Problem to work on
Reproduce the listing below character for character; drop every image.

Information supplied
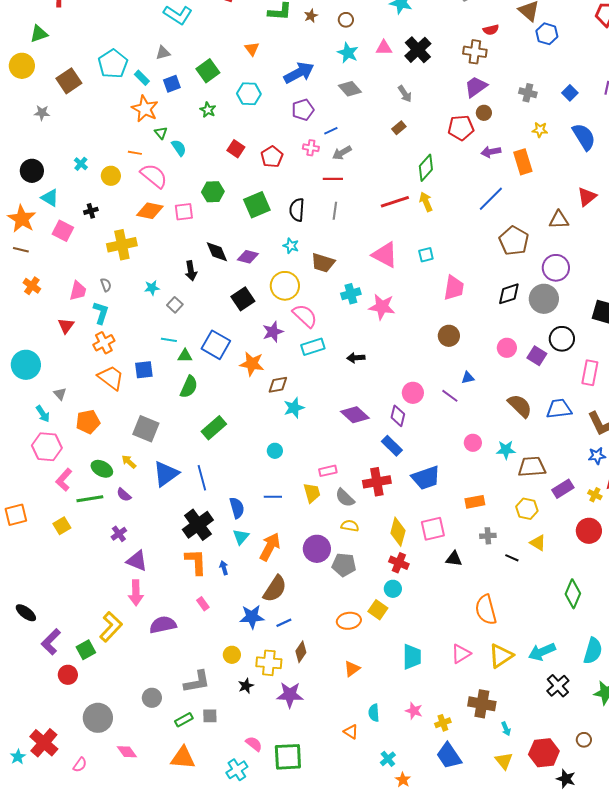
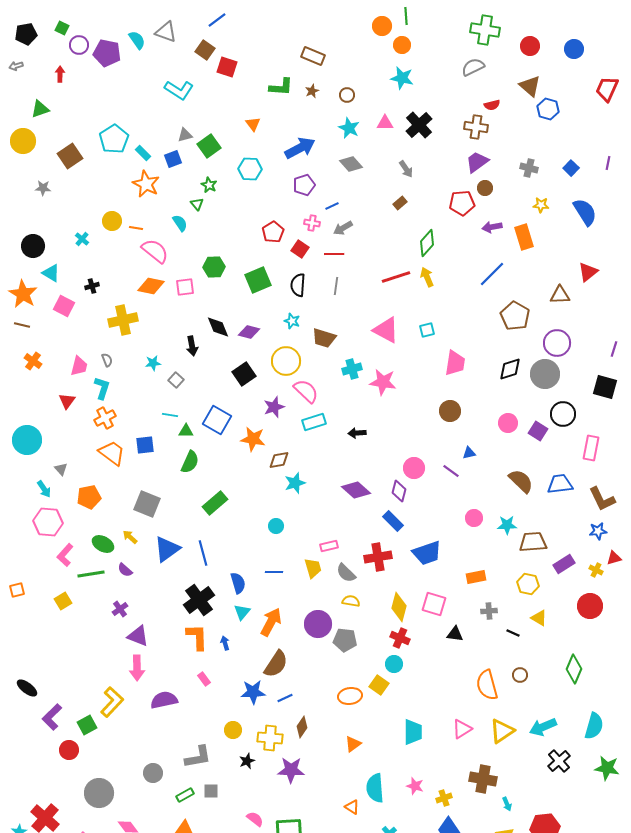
gray triangle: (163, 53) -> (185, 135), moved
green triangle: (161, 133) -> (197, 204), moved
red square: (236, 149) -> (300, 249), moved
yellow circle: (111, 176) -> (112, 221), moved
orange square: (16, 515) -> (17, 590), size x0.7
pink square: (433, 529) -> (434, 604), turned 30
cyan semicircle: (374, 713) -> (375, 788), size x1.6
brown circle: (584, 740) -> (520, 675), moved

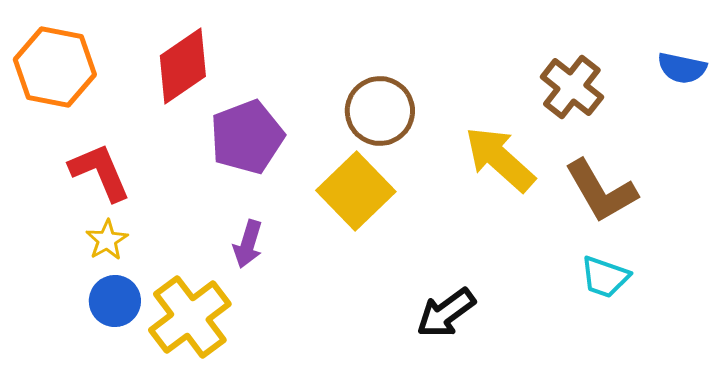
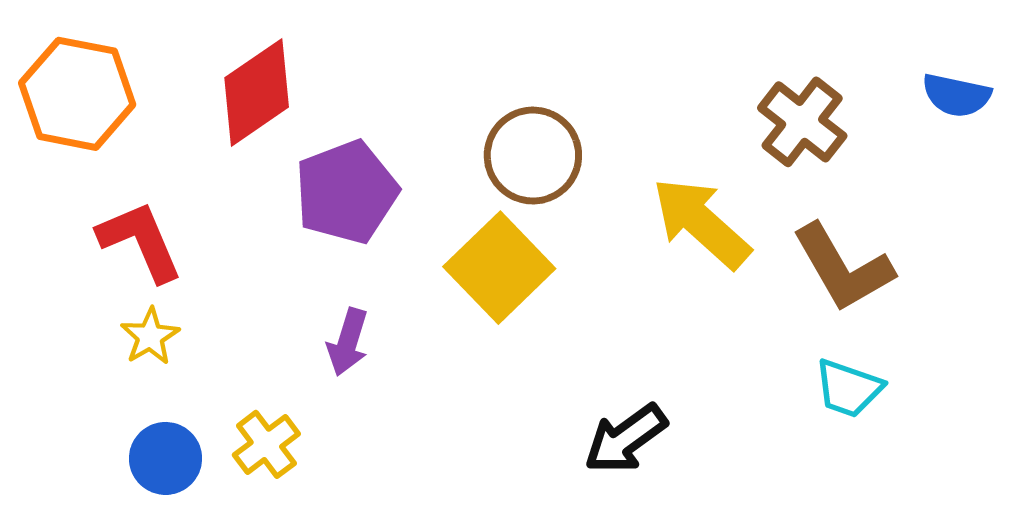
blue circle: (115, 301) -> (165, 458), moved
yellow cross: (190, 317) -> (266, 444), size x0.6

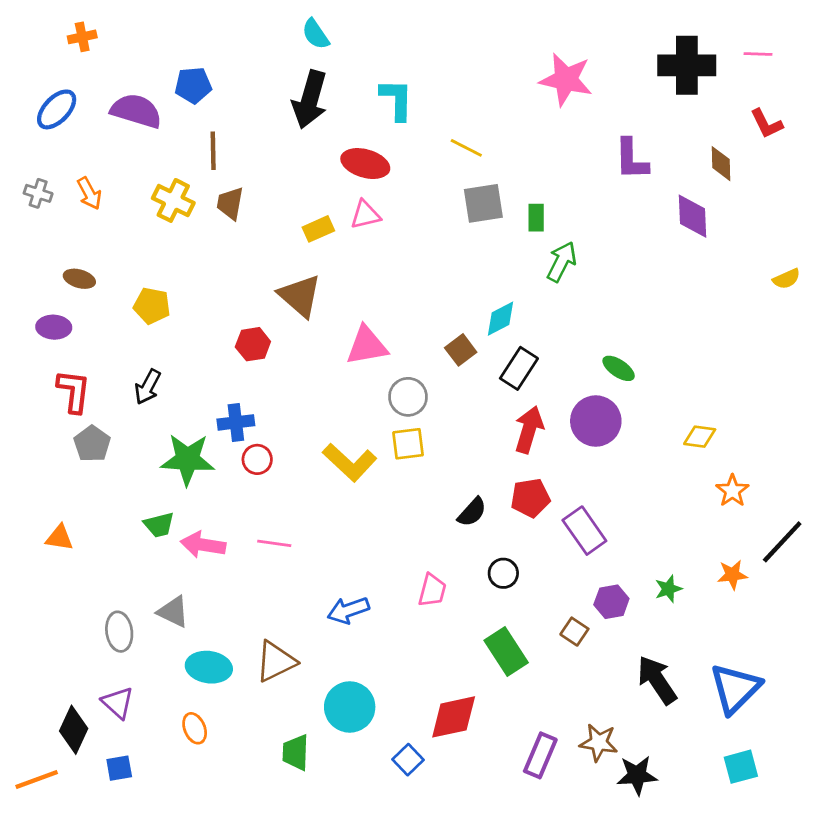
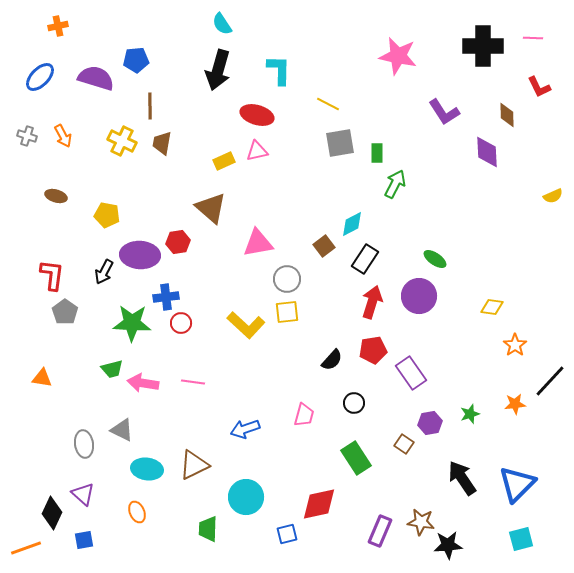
purple L-shape: (631, 159) -> (444, 112), turned -32
purple ellipse: (54, 327) -> (140, 255), moved, size x1.6
blue square: (408, 760) -> (287, 534), turned 30

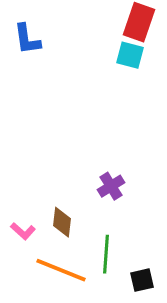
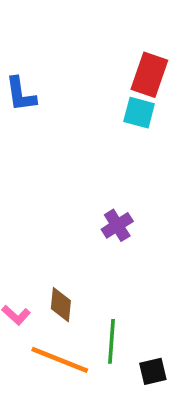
purple cross: (111, 186) -> (117, 225), moved

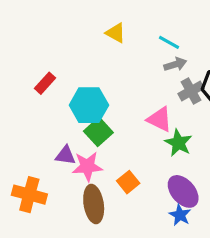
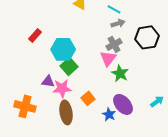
gray cross: (191, 91) -> (114, 44), moved
pink triangle: (160, 119) -> (108, 58), turned 42
blue star: (180, 215) -> (109, 114), moved

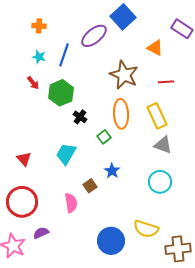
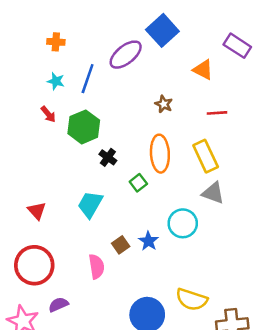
brown star: (124, 75) -> (164, 104), size x0.5
blue star: (112, 171) -> (148, 241), moved
cyan circle: (160, 182) -> (183, 223), moved

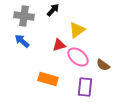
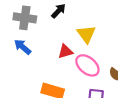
yellow triangle: (77, 30) -> (86, 34), turned -30

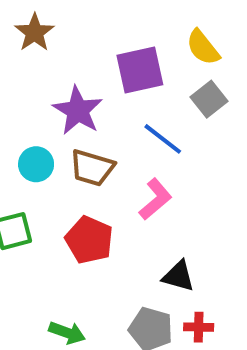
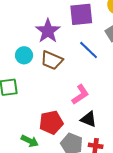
pink L-shape: (155, 199) -> (80, 95), moved
red pentagon: (89, 240) -> (51, 122), moved, turned 30

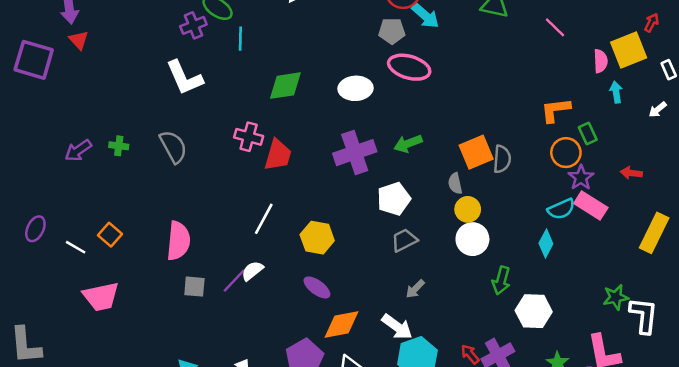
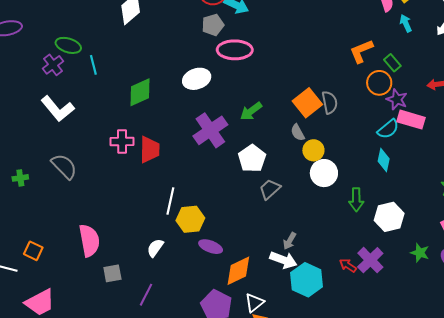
white line: (264, 219) -> (170, 201), moved
yellow hexagon: (317, 238) -> (190, 219), moved
purple line: (234, 281) -> (146, 295), moved
gray arrow: (415, 289) -> (290, 241), moved

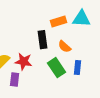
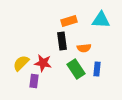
orange rectangle: (59, 22) -> (69, 21), moved
orange semicircle: (65, 47) -> (84, 48), turned -48

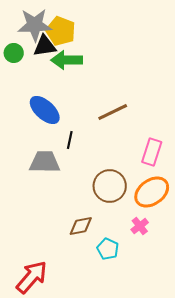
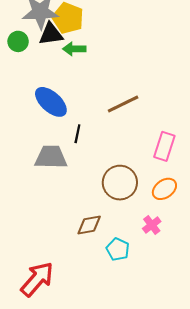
green arrow: (67, 60) -> (74, 49), size x0.7
orange ellipse: (152, 192) -> (164, 189), size x0.7

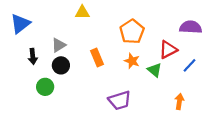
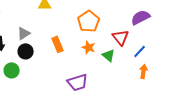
purple semicircle: (191, 27) -> (141, 17), turned -30
red triangle: (168, 50) -> (121, 37), turned -42
orange arrow: (179, 102) -> (144, 71), moved

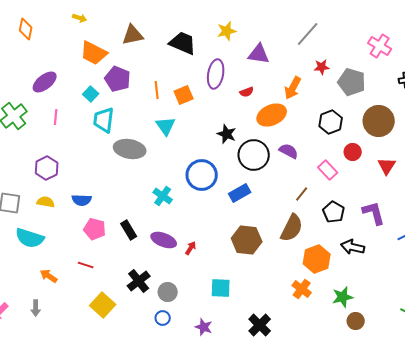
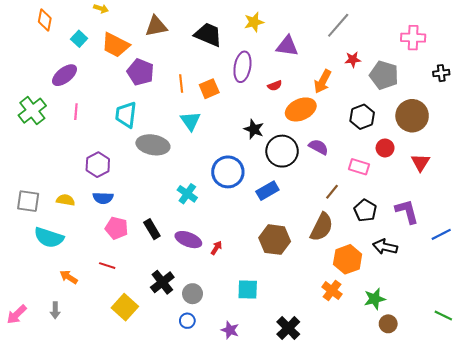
pink cross: (380, 46) -> (413, 38), turned -30
cyan square: (91, 94) -> (79, 39), moved
purple hexagon: (47, 168) -> (98, 165), moved
pink rectangle: (328, 170) -> (359, 167), turned -30

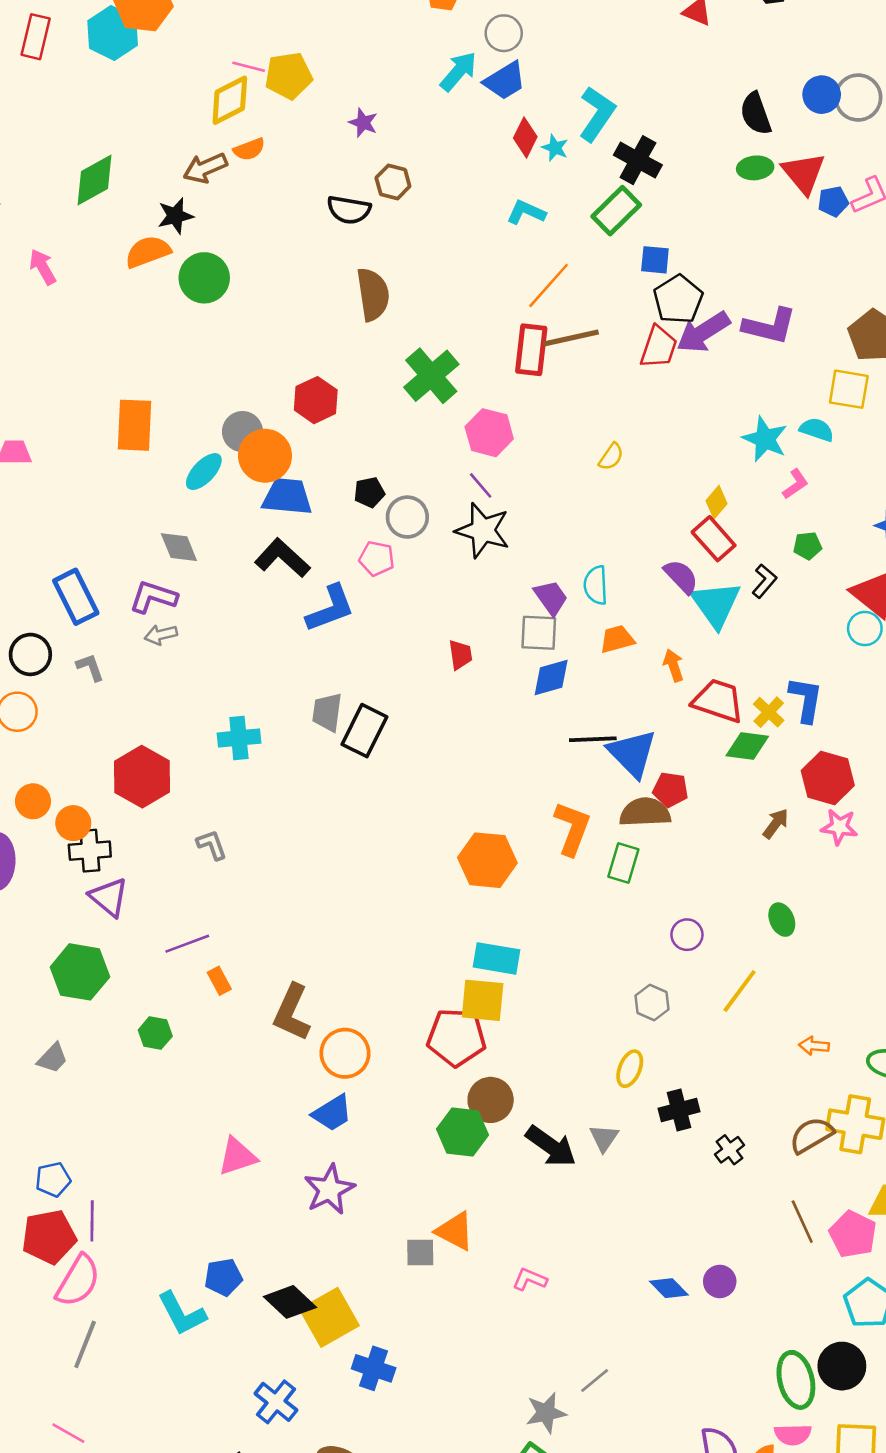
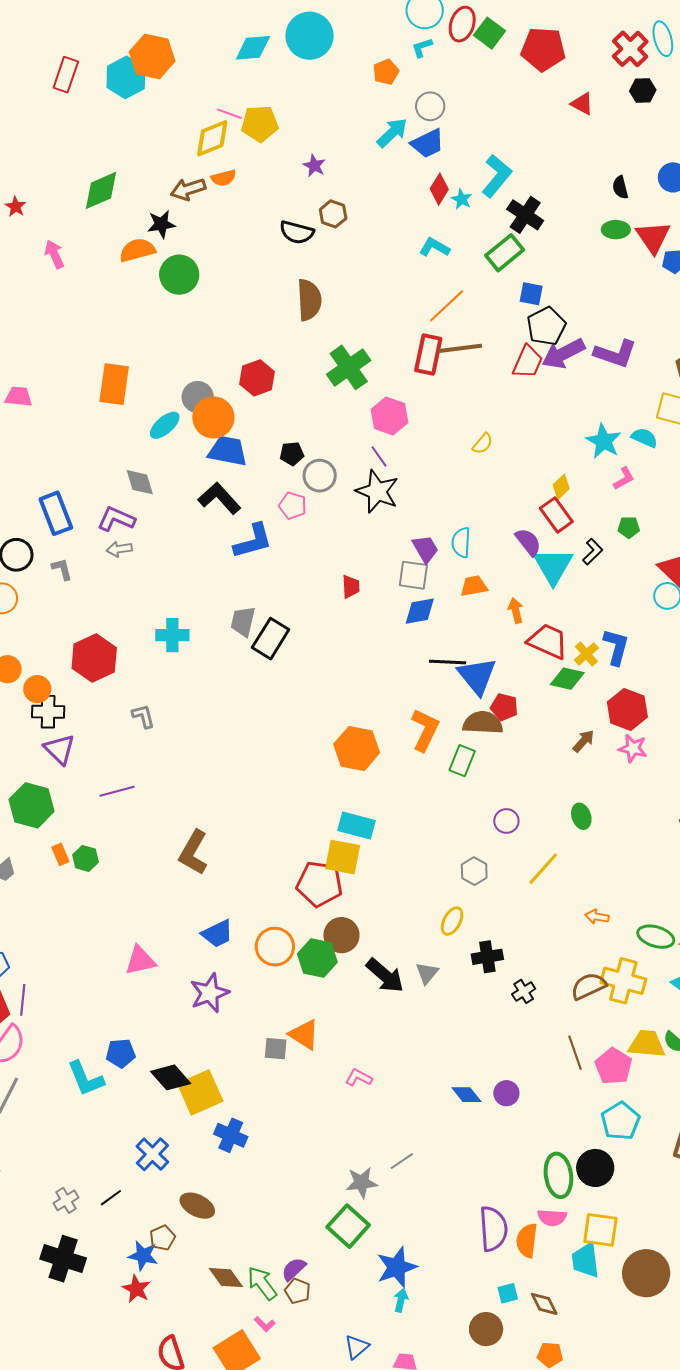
black semicircle: (756, 114) -> (620, 187), size x0.7
orange rectangle: (219, 981) -> (60, 854), moved
orange circle: (345, 1053) -> (275, 947), moved

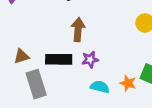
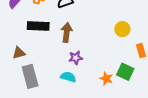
black rectangle: (59, 59) -> (38, 26), moved
cyan semicircle: (100, 87) -> (68, 77), moved

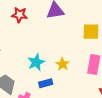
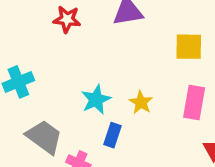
blue rectangle: (46, 83) -> (113, 135), turned -56

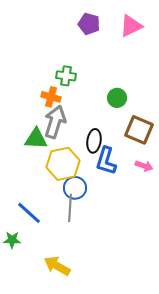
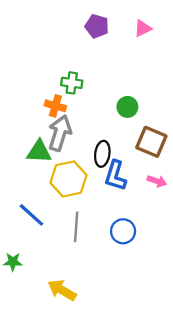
pink triangle: (131, 26) -> (143, 28), size x0.7
blue circle: (75, 188) -> (123, 231), moved
blue line: (29, 213) -> (31, 215), moved

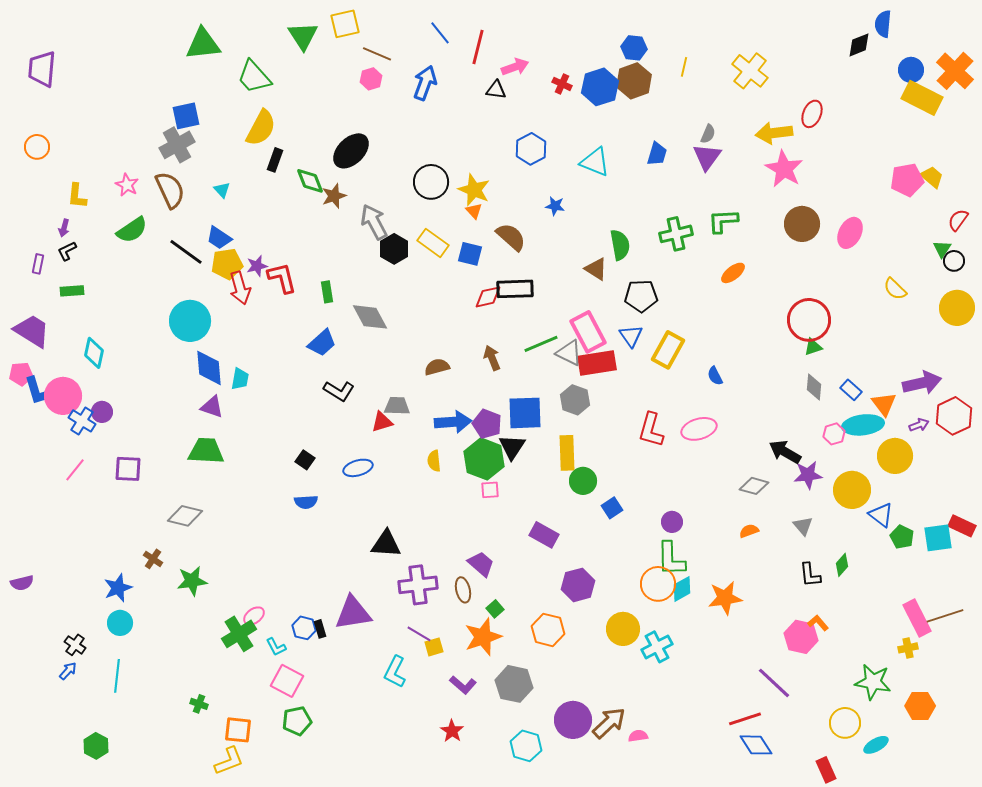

Finished exercise
gray triangle: (163, 53) -> (185, 135), moved
green triangle: (161, 133) -> (197, 204), moved
red square: (236, 149) -> (300, 249), moved
yellow circle: (111, 176) -> (112, 221), moved
orange square: (16, 515) -> (17, 590), size x0.7
pink square: (433, 529) -> (434, 604), turned 30
cyan semicircle: (374, 713) -> (375, 788), size x1.6
brown circle: (584, 740) -> (520, 675), moved

blue circle: (115, 301) -> (165, 458), moved
yellow cross: (190, 317) -> (266, 444), size x0.6

purple L-shape: (631, 159) -> (444, 112), turned -32
purple ellipse: (54, 327) -> (140, 255), moved, size x1.6
blue square: (408, 760) -> (287, 534), turned 30

purple cross: (111, 186) -> (117, 225), moved

gray cross: (191, 91) -> (114, 44), moved
pink triangle: (160, 119) -> (108, 58), turned 42
blue star: (180, 215) -> (109, 114), moved

brown star: (124, 75) -> (164, 104), size x0.5
blue star: (112, 171) -> (148, 241), moved
cyan circle: (160, 182) -> (183, 223), moved

yellow triangle: (77, 30) -> (86, 34), turned -30

pink L-shape: (155, 199) -> (80, 95), moved
red pentagon: (89, 240) -> (51, 122), moved, turned 30

white line: (264, 219) -> (170, 201), moved
yellow hexagon: (317, 238) -> (190, 219), moved
purple line: (234, 281) -> (146, 295), moved
gray arrow: (415, 289) -> (290, 241), moved

orange rectangle: (59, 22) -> (69, 21), moved
orange semicircle: (65, 47) -> (84, 48), turned -48

green arrow: (67, 60) -> (74, 49), size x0.7
orange ellipse: (152, 192) -> (164, 189), size x0.7

purple semicircle: (191, 27) -> (141, 17), turned -30
red triangle: (168, 50) -> (121, 37), turned -42
orange arrow: (179, 102) -> (144, 71), moved

pink cross: (380, 46) -> (413, 38), turned -30
cyan square: (91, 94) -> (79, 39), moved
purple hexagon: (47, 168) -> (98, 165), moved
pink rectangle: (328, 170) -> (359, 167), turned -30

black semicircle: (756, 114) -> (620, 187), size x0.7
orange rectangle: (219, 981) -> (60, 854), moved
orange circle: (345, 1053) -> (275, 947), moved

black rectangle: (59, 59) -> (38, 26), moved
cyan semicircle: (100, 87) -> (68, 77), moved

blue rectangle: (46, 83) -> (113, 135), turned -56

pink triangle: (131, 26) -> (143, 28), size x0.7
blue circle: (75, 188) -> (123, 231), moved
blue line: (29, 213) -> (31, 215), moved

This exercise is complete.